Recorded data
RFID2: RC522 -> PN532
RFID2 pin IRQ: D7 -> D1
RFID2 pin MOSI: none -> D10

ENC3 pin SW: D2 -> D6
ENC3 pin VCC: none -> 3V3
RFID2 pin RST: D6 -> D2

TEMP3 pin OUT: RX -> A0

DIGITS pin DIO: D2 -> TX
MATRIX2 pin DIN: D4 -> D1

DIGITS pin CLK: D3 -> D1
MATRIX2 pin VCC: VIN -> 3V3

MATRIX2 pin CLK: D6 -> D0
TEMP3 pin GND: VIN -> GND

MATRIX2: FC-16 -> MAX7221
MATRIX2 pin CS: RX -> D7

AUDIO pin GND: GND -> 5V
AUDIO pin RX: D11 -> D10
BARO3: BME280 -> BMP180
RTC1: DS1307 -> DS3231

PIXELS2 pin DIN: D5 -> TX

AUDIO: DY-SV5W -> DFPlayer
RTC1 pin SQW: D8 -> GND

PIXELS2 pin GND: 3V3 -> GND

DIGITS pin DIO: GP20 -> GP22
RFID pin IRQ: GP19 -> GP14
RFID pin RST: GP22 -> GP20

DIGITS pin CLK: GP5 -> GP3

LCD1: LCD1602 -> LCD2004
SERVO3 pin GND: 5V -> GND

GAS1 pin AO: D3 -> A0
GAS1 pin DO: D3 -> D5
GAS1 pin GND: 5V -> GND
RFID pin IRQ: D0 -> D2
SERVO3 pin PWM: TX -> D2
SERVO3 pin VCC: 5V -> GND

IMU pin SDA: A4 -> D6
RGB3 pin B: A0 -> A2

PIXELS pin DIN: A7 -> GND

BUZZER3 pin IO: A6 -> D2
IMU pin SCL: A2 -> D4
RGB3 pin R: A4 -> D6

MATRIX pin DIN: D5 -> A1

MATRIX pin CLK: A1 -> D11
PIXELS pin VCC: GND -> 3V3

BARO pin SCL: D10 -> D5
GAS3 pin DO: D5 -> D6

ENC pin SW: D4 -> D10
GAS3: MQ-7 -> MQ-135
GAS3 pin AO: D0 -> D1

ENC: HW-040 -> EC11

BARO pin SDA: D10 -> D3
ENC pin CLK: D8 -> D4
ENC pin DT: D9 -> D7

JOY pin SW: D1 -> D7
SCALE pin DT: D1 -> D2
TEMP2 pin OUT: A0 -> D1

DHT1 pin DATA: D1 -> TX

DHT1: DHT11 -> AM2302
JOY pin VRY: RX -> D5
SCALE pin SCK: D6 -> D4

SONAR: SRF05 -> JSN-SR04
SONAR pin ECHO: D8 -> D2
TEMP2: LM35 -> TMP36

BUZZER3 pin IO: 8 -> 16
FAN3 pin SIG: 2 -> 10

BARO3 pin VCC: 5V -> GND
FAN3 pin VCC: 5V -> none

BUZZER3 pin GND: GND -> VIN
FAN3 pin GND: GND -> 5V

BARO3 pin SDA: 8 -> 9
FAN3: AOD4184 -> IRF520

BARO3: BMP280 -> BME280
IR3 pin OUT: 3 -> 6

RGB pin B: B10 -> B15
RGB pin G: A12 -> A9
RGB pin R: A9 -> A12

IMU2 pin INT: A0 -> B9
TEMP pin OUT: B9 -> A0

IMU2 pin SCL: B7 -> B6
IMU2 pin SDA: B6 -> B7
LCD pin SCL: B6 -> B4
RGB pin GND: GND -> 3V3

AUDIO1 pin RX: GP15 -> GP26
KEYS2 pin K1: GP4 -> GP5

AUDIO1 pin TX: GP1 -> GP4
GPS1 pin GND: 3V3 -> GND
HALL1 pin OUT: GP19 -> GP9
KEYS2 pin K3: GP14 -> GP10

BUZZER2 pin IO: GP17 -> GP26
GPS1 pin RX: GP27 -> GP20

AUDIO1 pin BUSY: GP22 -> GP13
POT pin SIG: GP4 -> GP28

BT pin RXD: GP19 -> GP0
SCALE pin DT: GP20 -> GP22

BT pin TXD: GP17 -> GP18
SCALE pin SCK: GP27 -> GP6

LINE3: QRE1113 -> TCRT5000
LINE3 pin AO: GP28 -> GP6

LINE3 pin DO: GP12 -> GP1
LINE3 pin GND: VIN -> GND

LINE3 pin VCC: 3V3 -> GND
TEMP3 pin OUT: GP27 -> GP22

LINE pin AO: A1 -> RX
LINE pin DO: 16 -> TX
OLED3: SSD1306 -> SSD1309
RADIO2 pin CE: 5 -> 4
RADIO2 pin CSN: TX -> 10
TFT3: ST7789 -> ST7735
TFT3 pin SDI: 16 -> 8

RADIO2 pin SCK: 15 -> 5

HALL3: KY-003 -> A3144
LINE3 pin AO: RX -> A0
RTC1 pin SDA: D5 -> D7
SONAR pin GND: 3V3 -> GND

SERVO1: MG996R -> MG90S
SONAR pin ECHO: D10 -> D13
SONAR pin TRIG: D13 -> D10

WHAT YOU ARE ASKED TO DO: Print, exactly and only, the lines running from the one with "IMU2 pin INT: A0 -> B9" to the end of the data above.

RESPONSE TO THIS EXERCISE:
IMU2 pin INT: A0 -> B9
TEMP pin OUT: B9 -> A0

IMU2 pin SCL: B7 -> B6
IMU2 pin SDA: B6 -> B7
LCD pin SCL: B6 -> B4
RGB pin GND: GND -> 3V3

AUDIO1 pin RX: GP15 -> GP26
KEYS2 pin K1: GP4 -> GP5

AUDIO1 pin TX: GP1 -> GP4
GPS1 pin GND: 3V3 -> GND
HALL1 pin OUT: GP19 -> GP9
KEYS2 pin K3: GP14 -> GP10

BUZZER2 pin IO: GP17 -> GP26
GPS1 pin RX: GP27 -> GP20

AUDIO1 pin BUSY: GP22 -> GP13
POT pin SIG: GP4 -> GP28

BT pin RXD: GP19 -> GP0
SCALE pin DT: GP20 -> GP22

BT pin TXD: GP17 -> GP18
SCALE pin SCK: GP27 -> GP6

LINE3: QRE1113 -> TCRT5000
LINE3 pin AO: GP28 -> GP6

LINE3 pin DO: GP12 -> GP1
LINE3 pin GND: VIN -> GND

LINE3 pin VCC: 3V3 -> GND
TEMP3 pin OUT: GP27 -> GP22

LINE pin AO: A1 -> RX
LINE pin DO: 16 -> TX
OLED3: SSD1306 -> SSD1309
RADIO2 pin CE: 5 -> 4
RADIO2 pin CSN: TX -> 10
TFT3: ST7789 -> ST7735
TFT3 pin SDI: 16 -> 8

RADIO2 pin SCK: 15 -> 5

HALL3: KY-003 -> A3144
LINE3 pin AO: RX -> A0
RTC1 pin SDA: D5 -> D7
SONAR pin GND: 3V3 -> GND

SERVO1: MG996R -> MG90S
SONAR pin ECHO: D10 -> D13
SONAR pin TRIG: D13 -> D10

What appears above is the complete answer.